ACTIVITY —
Your output is to consist only of the line containing "(596, 175) = (496, 256): purple" and the lines after it, through the end of the data, reproduced exactly.

BEGIN INPUT FOR THIS TASK

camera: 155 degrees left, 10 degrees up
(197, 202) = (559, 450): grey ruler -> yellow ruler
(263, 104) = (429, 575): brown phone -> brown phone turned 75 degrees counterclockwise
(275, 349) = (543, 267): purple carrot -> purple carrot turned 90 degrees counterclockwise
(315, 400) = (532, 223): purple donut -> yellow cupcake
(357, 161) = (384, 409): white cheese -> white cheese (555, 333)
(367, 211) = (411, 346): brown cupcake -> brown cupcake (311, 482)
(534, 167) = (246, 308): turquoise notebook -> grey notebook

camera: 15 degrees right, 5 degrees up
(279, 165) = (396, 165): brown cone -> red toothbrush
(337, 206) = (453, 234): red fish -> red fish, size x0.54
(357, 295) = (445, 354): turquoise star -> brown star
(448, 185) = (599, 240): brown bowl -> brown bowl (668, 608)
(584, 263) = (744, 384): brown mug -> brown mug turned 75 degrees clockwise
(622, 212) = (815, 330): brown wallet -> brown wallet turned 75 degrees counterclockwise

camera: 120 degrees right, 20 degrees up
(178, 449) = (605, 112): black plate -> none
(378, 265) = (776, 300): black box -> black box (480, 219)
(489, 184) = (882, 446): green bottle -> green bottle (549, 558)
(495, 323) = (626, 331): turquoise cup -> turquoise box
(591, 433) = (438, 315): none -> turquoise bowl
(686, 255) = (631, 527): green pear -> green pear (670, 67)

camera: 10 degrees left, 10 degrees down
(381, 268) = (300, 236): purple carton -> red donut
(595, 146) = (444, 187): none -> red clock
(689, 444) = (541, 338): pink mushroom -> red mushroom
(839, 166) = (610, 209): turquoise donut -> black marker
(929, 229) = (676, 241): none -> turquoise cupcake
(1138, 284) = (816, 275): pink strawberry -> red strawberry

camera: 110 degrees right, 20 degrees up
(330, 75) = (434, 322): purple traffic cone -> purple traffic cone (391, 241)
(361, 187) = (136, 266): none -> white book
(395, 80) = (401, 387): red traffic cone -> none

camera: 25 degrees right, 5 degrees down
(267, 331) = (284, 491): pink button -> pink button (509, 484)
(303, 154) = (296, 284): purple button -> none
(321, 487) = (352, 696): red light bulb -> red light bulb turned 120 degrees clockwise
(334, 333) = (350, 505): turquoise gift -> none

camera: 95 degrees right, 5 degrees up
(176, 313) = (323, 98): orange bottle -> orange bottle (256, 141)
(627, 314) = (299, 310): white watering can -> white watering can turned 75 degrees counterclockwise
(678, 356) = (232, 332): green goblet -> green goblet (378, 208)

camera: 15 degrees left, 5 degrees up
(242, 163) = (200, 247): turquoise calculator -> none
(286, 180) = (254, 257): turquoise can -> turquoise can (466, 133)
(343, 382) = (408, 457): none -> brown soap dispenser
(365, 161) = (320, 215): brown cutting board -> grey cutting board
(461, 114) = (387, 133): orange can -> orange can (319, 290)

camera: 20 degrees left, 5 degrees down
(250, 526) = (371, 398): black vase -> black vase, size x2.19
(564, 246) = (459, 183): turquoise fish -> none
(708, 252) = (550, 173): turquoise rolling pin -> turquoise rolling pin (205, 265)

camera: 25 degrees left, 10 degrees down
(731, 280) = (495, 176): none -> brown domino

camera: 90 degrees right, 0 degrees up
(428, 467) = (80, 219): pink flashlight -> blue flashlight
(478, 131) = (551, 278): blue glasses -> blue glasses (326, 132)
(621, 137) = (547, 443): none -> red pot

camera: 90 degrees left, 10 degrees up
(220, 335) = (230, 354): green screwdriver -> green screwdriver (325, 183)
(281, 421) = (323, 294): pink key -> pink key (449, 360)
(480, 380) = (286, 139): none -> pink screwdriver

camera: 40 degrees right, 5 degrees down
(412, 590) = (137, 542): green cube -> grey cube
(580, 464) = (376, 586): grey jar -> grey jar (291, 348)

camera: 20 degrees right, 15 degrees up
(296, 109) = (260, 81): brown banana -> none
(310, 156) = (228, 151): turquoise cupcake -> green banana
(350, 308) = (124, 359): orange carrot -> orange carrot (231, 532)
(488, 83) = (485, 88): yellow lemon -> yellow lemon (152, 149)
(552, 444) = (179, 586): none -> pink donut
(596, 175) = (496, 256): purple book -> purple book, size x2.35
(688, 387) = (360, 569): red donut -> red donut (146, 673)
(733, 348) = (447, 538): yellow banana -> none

END INPUT FOR THIS TASK

EXERCISE RESPONSE —
(596, 175) = (496, 256): purple book -> purple book, size x2.35
(688, 387) = (360, 569): red donut -> red donut (146, 673)
(733, 348) = (447, 538): yellow banana -> none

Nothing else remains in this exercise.